--- THE DATA Enclosed Below ---

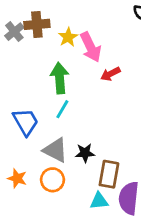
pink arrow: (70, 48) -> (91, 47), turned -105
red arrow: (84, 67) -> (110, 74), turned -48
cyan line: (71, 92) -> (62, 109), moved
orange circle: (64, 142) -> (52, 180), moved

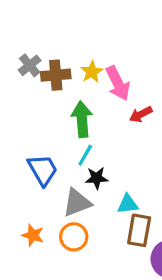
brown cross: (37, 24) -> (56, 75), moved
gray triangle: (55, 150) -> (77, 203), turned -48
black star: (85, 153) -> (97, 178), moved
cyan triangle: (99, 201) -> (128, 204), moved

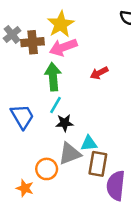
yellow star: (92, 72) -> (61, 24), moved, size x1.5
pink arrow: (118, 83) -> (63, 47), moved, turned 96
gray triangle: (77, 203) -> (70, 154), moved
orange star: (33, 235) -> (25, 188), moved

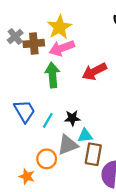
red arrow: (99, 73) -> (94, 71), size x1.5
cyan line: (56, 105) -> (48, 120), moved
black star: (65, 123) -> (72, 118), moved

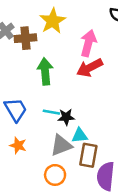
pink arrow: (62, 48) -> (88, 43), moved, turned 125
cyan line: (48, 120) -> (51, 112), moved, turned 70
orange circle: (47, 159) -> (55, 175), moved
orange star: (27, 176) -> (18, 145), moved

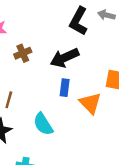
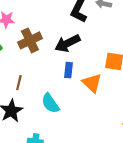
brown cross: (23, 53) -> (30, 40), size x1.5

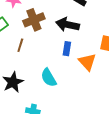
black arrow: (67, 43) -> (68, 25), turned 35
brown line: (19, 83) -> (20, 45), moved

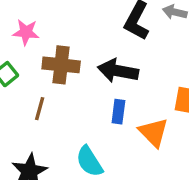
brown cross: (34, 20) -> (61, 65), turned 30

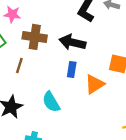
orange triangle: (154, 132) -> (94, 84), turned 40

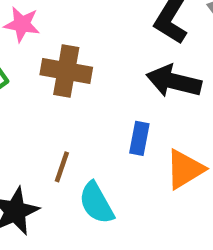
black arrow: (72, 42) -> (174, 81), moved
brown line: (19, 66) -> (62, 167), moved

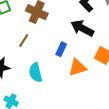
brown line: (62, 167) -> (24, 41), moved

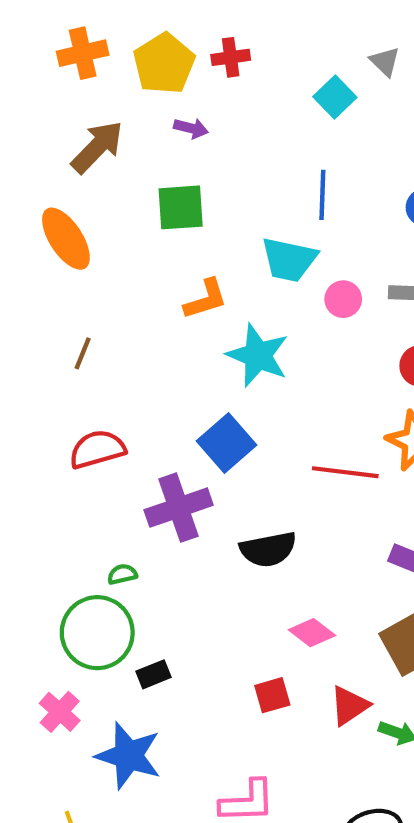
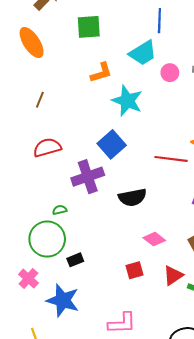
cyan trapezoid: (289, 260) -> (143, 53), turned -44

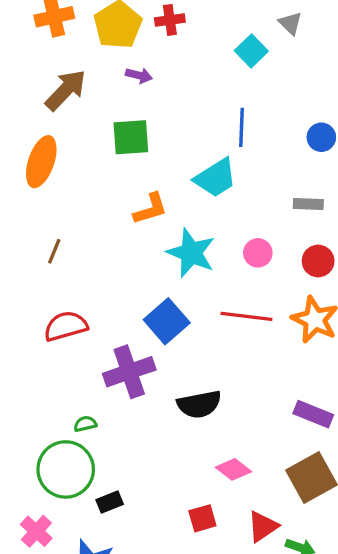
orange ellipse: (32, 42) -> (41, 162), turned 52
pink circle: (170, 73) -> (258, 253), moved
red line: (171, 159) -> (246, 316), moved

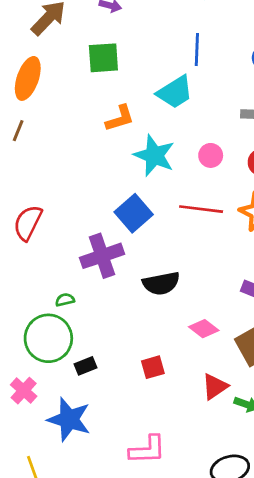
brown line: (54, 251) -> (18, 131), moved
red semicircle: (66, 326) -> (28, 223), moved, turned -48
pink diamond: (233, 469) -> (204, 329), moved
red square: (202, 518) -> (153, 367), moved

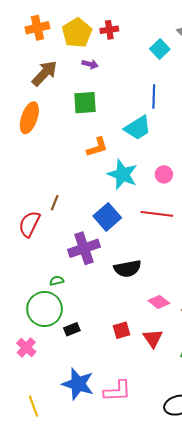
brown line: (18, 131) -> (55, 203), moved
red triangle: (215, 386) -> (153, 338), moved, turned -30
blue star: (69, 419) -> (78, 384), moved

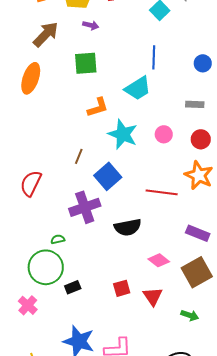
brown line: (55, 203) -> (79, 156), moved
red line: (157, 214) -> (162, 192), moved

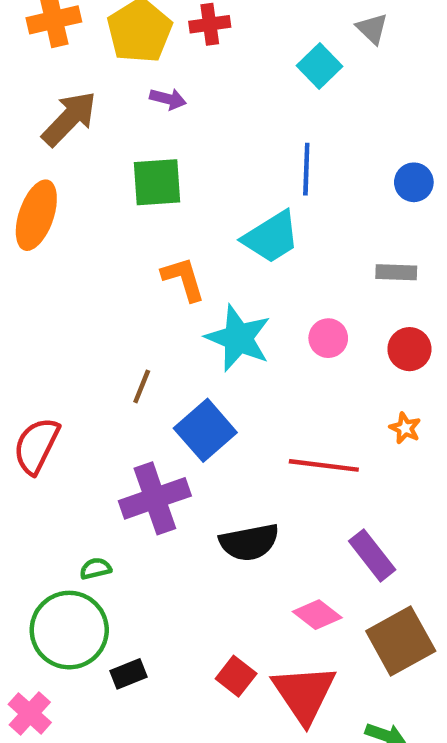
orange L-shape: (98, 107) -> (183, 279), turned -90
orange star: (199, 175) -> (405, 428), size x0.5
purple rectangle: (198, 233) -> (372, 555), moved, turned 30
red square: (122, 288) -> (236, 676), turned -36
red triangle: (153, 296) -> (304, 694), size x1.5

--- End of Enclosed THE DATA ---
--- THE DATA Enclosed Below ---

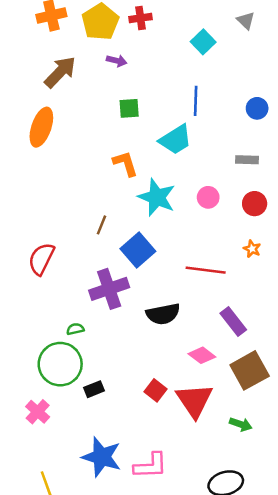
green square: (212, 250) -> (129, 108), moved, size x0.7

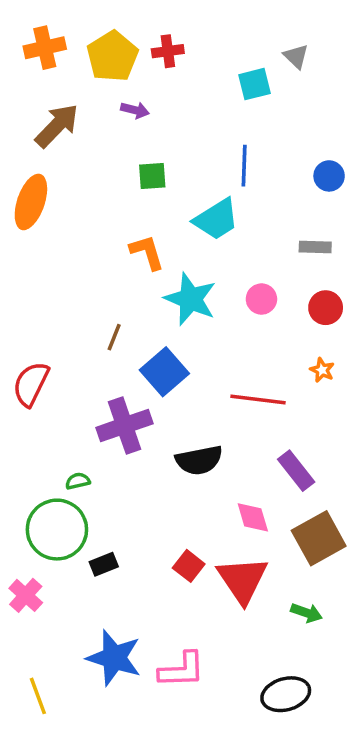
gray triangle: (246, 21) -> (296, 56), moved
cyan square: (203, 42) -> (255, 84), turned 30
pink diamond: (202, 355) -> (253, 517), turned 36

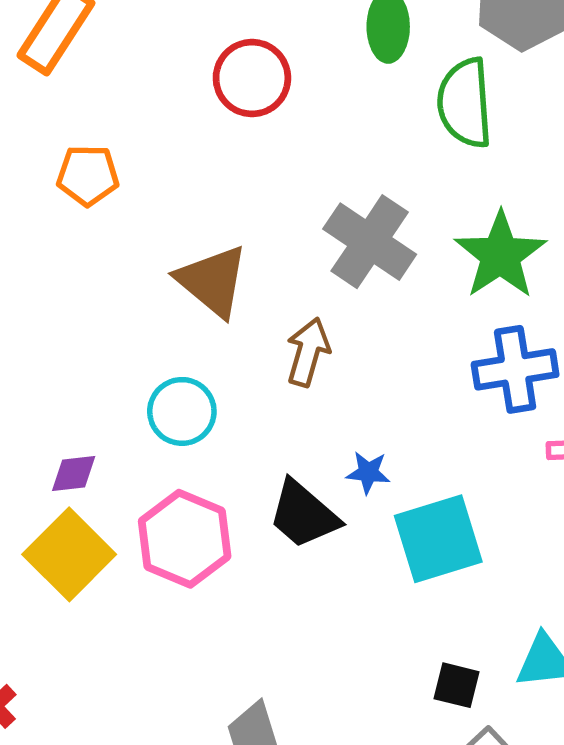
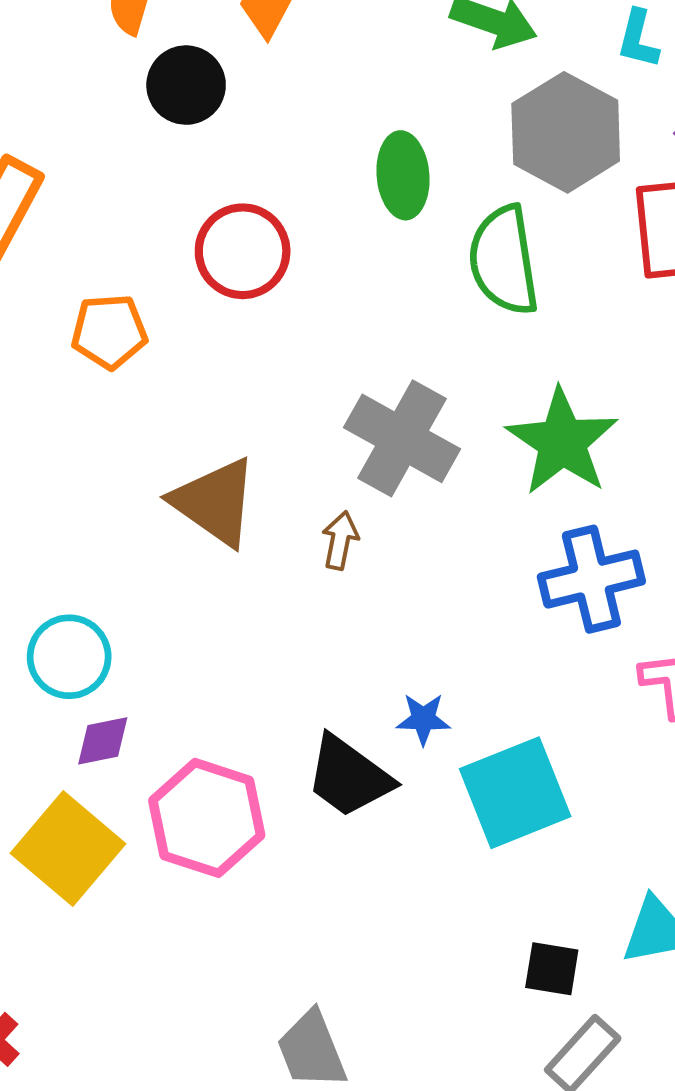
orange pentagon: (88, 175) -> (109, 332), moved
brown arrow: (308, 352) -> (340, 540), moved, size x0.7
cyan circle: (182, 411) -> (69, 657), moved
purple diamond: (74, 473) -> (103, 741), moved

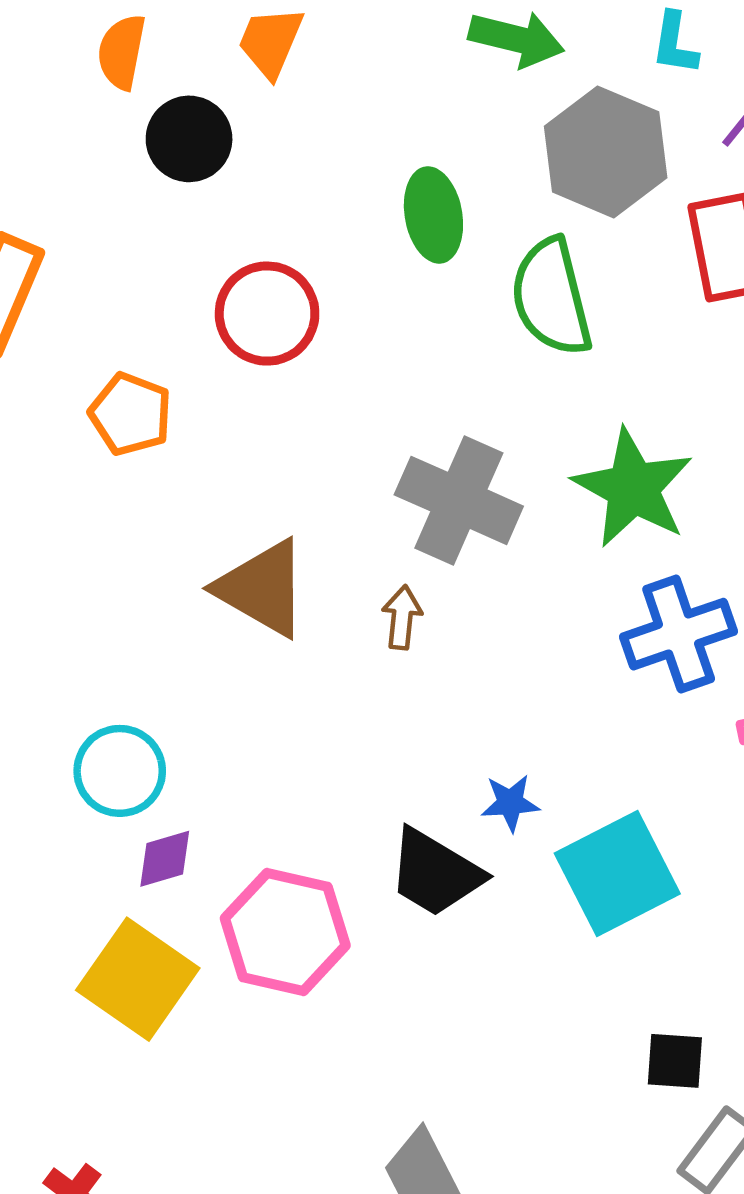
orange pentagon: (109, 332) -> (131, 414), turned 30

--- End of Enclosed THE DATA ---

_TASK:_ Return only the part above that opens with the line containing "pink arrow: (70, 48) -> (91, 47), turned -105" and closes with the line containing "black star: (85, 153) -> (97, 178), moved", exactly and with both ends, skipping the pictures.

_ANSWER FOR THIS EXERCISE:_
pink arrow: (70, 48) -> (91, 47), turned -105
red arrow: (84, 67) -> (110, 74), turned -48
cyan line: (71, 92) -> (62, 109), moved
orange circle: (64, 142) -> (52, 180), moved

brown cross: (37, 24) -> (56, 75), moved
gray triangle: (55, 150) -> (77, 203), turned -48
black star: (85, 153) -> (97, 178), moved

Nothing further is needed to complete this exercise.